==== RECORDS SUPPLIED

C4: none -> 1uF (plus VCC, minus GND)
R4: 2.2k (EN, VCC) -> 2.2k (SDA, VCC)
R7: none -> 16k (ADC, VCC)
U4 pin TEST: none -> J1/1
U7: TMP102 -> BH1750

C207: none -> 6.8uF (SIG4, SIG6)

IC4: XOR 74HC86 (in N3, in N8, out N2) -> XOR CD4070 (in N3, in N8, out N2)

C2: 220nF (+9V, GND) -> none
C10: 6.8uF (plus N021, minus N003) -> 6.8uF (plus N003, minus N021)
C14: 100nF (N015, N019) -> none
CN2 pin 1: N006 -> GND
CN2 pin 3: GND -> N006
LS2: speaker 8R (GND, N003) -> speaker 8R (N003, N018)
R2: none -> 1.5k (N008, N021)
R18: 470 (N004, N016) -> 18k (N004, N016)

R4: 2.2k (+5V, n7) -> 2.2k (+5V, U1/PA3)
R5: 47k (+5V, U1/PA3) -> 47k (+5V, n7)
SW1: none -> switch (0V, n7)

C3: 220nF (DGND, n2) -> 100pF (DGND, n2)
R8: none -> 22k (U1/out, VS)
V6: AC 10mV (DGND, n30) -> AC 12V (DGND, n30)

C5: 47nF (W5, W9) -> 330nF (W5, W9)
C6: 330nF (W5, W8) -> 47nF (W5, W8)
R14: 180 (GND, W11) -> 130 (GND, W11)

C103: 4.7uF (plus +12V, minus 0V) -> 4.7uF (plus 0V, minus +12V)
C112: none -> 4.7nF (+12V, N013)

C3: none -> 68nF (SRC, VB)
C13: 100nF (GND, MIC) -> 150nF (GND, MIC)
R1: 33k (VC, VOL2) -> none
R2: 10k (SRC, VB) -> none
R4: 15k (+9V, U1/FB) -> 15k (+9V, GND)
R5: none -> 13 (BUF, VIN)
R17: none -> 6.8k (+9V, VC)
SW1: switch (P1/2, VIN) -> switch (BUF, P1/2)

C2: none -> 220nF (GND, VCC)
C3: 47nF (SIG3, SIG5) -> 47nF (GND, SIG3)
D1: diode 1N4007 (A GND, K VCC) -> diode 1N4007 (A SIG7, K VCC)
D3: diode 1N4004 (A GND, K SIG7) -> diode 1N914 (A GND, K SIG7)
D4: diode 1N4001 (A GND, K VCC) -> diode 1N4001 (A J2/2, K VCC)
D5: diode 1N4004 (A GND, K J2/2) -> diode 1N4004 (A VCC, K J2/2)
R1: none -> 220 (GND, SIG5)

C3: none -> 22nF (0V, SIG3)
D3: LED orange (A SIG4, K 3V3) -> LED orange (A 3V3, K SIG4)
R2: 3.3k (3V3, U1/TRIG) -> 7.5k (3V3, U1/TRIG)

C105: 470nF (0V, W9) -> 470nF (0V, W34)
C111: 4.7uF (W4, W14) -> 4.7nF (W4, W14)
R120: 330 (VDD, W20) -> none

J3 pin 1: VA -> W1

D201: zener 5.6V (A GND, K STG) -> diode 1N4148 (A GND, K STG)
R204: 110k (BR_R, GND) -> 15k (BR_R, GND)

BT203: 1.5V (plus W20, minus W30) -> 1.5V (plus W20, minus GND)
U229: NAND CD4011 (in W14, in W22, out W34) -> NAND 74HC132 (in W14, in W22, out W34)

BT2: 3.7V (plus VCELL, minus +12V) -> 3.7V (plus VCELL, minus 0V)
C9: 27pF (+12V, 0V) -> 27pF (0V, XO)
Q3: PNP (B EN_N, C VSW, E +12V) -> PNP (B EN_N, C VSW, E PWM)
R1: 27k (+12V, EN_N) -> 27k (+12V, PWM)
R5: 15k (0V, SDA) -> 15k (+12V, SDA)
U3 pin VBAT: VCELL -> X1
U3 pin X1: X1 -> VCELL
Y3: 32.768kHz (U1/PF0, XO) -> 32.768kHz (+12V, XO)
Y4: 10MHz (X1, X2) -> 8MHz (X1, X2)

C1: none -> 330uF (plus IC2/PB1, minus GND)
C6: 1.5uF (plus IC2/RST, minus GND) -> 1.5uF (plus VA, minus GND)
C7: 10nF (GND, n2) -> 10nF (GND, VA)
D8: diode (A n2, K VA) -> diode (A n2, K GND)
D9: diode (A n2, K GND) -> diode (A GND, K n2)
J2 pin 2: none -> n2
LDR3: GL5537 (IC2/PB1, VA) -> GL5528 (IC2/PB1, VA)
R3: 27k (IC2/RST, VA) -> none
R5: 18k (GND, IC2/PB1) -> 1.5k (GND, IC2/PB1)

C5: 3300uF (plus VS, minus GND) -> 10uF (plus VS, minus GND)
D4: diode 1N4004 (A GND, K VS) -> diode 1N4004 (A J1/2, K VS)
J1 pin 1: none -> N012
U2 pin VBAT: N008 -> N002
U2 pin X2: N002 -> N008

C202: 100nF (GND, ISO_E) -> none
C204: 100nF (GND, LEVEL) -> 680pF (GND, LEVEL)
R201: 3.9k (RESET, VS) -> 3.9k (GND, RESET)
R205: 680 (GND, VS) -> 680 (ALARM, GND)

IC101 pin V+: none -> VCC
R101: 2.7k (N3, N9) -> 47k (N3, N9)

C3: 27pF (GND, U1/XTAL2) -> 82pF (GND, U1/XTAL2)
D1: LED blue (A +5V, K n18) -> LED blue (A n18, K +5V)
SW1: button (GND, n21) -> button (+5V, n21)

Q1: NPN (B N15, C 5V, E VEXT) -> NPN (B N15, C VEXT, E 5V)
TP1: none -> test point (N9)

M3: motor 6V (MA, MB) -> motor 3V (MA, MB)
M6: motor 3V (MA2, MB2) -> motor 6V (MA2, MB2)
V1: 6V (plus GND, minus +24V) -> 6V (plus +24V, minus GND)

========

#### EXERCISE GOAL:
Print only the lines running from the one with "IC101 pin V+: none -> VCC" to the final line of the data above, each exactly as it appears.

#### RESPONSE AREA:
IC101 pin V+: none -> VCC
R101: 2.7k (N3, N9) -> 47k (N3, N9)

C3: 27pF (GND, U1/XTAL2) -> 82pF (GND, U1/XTAL2)
D1: LED blue (A +5V, K n18) -> LED blue (A n18, K +5V)
SW1: button (GND, n21) -> button (+5V, n21)

Q1: NPN (B N15, C 5V, E VEXT) -> NPN (B N15, C VEXT, E 5V)
TP1: none -> test point (N9)

M3: motor 6V (MA, MB) -> motor 3V (MA, MB)
M6: motor 3V (MA2, MB2) -> motor 6V (MA2, MB2)
V1: 6V (plus GND, minus +24V) -> 6V (plus +24V, minus GND)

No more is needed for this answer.